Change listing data
<<<<

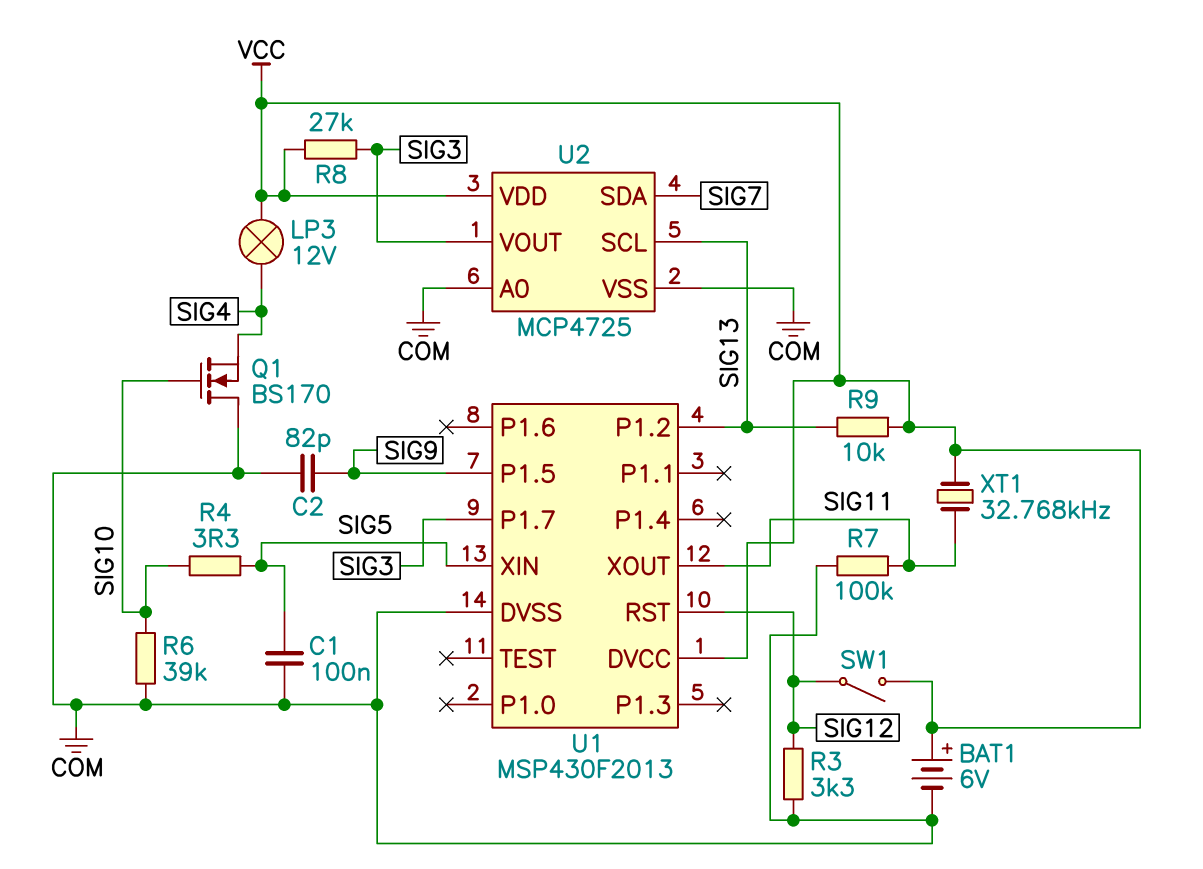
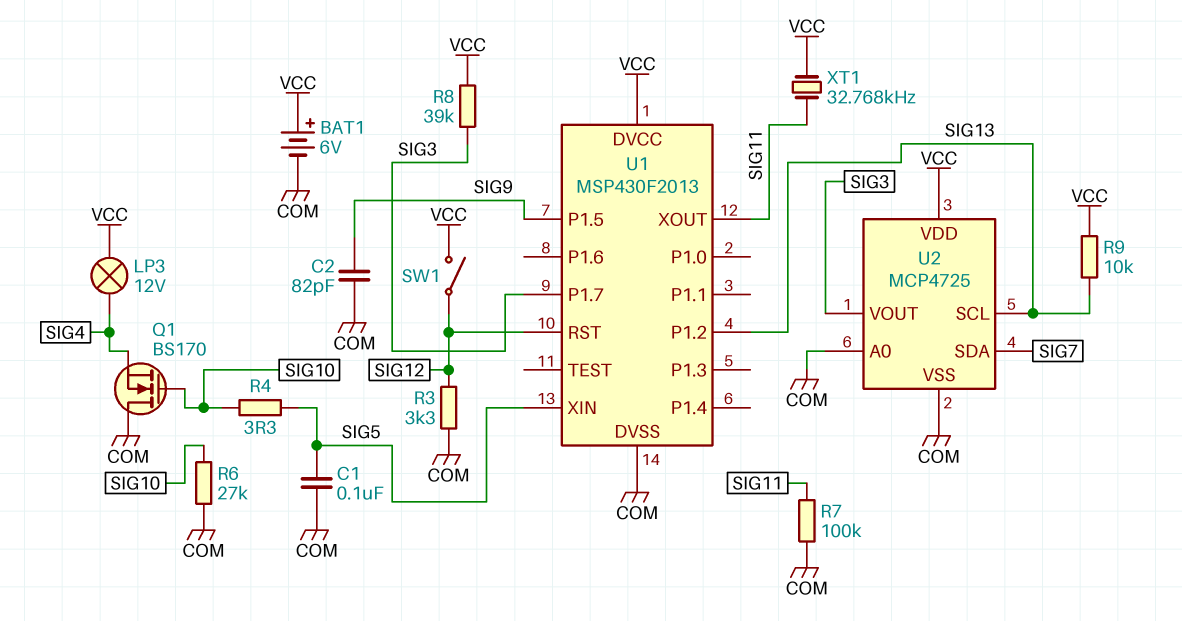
R6: 39k (COM, SIG10) -> 27k (COM, SIG10)
R8: 27k (SIG3, VCC) -> 39k (SIG3, VCC)

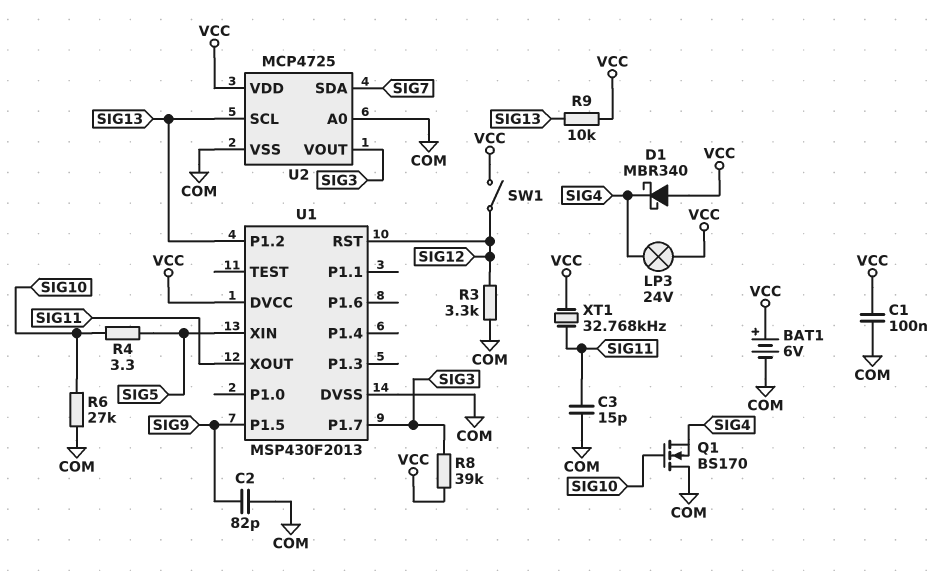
C1: 100nF (COM, SIG5) -> 100nF (COM, VCC)
C3: none -> 15pF (COM, SIG11)
D1: none -> schottky MBR340 (A VCC, K SIG4)
LP3: lamp 12V (SIG4, VCC) -> lamp 24V (SIG4, VCC)
R7: 100k (COM, SIG11) -> none

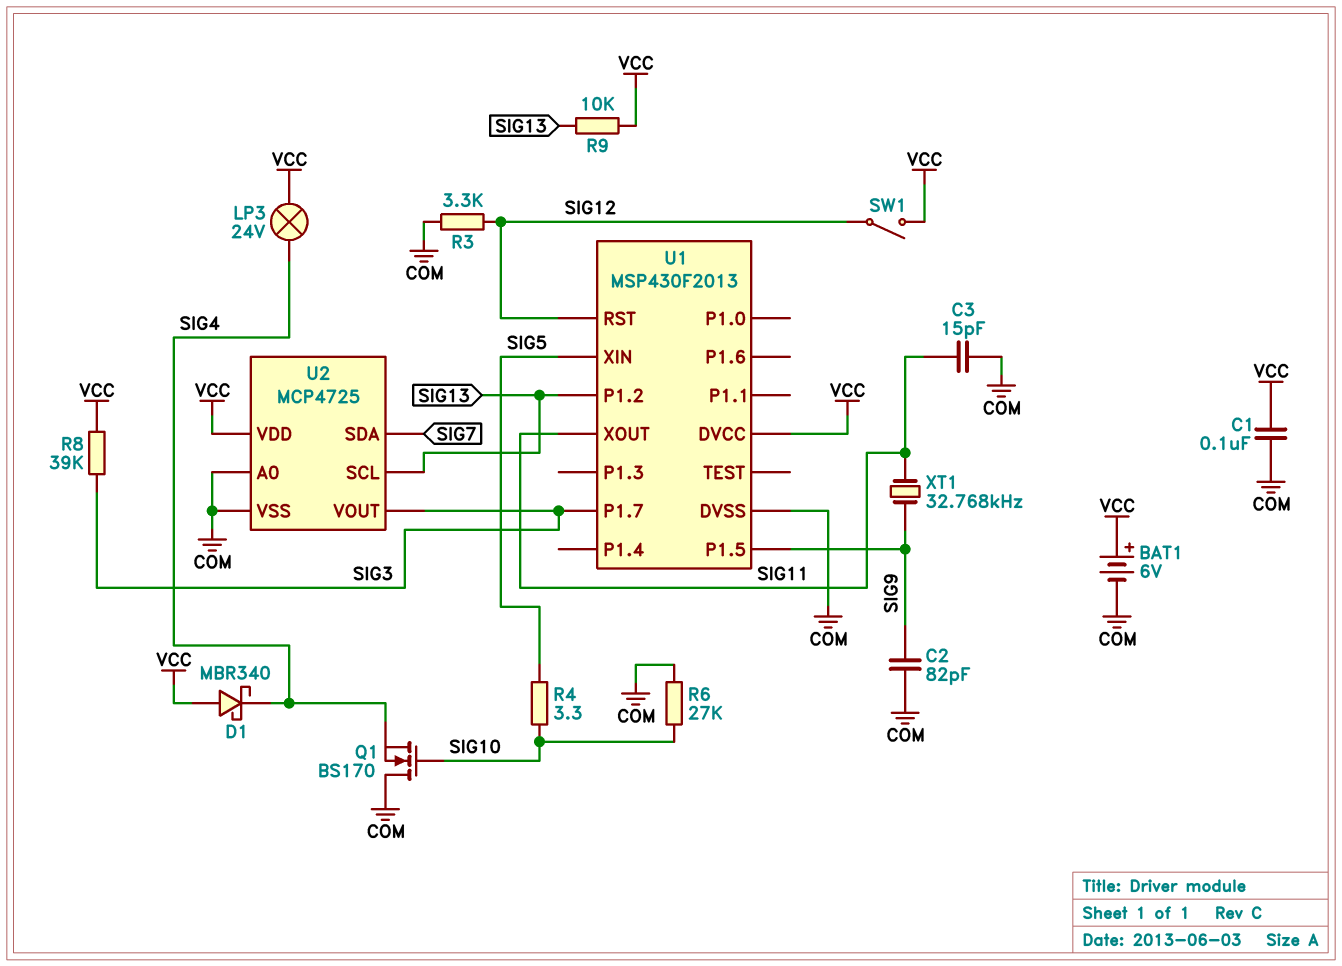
XT1: 32.768kHz (SIG11, VCC) -> 32.768kHz (SIG9, SIG11)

>>>>

HOW TO COMPLETE THIS TASK: When you reach the line that contains "LP3: lamp 12V", start reproducing, and continue word for word to the end of the records; skip all pictures.

RESULT OF THE TASK:
LP3: lamp 12V (SIG4, VCC) -> lamp 24V (SIG4, VCC)
R7: 100k (COM, SIG11) -> none

XT1: 32.768kHz (SIG11, VCC) -> 32.768kHz (SIG9, SIG11)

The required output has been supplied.